### What is expected:
Which lines in the listing below contain the word "brick"? Copy each one.

### Input for this task:
-*-*-
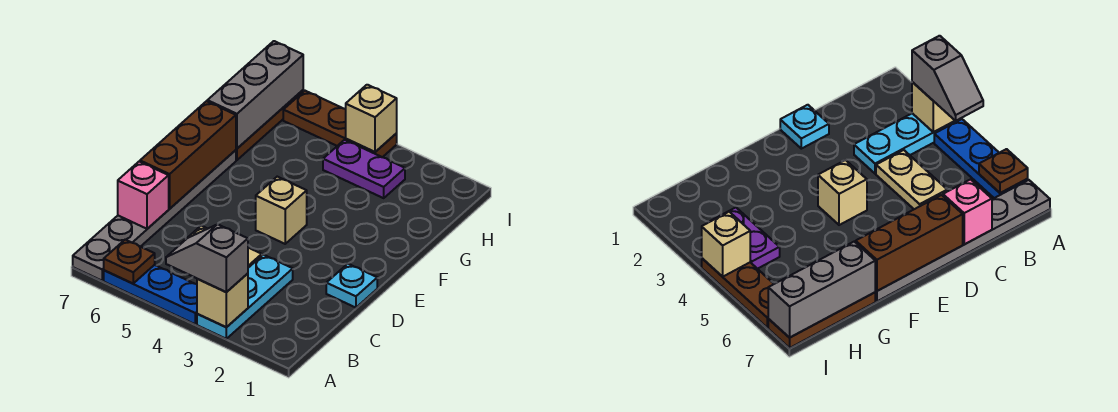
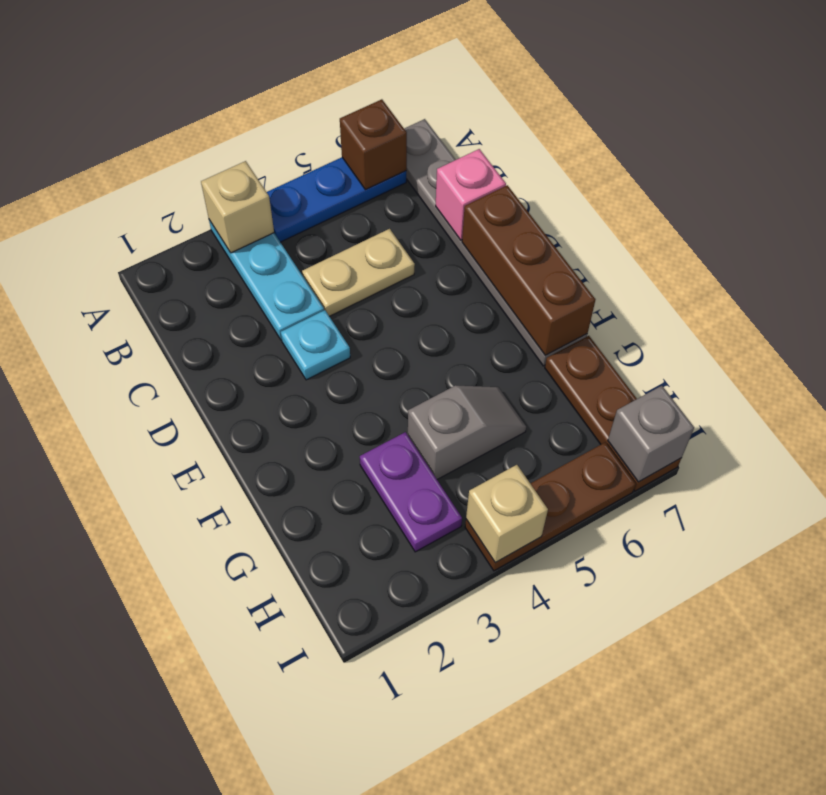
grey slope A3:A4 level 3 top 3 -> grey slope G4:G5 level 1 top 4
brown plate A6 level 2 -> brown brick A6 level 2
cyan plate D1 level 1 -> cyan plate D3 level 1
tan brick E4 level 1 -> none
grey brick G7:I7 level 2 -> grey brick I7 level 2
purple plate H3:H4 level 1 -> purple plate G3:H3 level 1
-*-*-
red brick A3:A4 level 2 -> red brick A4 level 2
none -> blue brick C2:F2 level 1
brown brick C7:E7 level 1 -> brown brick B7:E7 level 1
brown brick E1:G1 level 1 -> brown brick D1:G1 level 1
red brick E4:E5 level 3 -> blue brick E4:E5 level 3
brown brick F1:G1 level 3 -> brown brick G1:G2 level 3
-*-*-
### Solution:
brown plate A6 level 2 -> brown brick A6 level 2
tan brick E4 level 1 -> none
grey brick G7:I7 level 2 -> grey brick I7 level 2
red brick A3:A4 level 2 -> red brick A4 level 2
none -> blue brick C2:F2 level 1
brown brick C7:E7 level 1 -> brown brick B7:E7 level 1
brown brick E1:G1 level 1 -> brown brick D1:G1 level 1
red brick E4:E5 level 3 -> blue brick E4:E5 level 3
brown brick F1:G1 level 3 -> brown brick G1:G2 level 3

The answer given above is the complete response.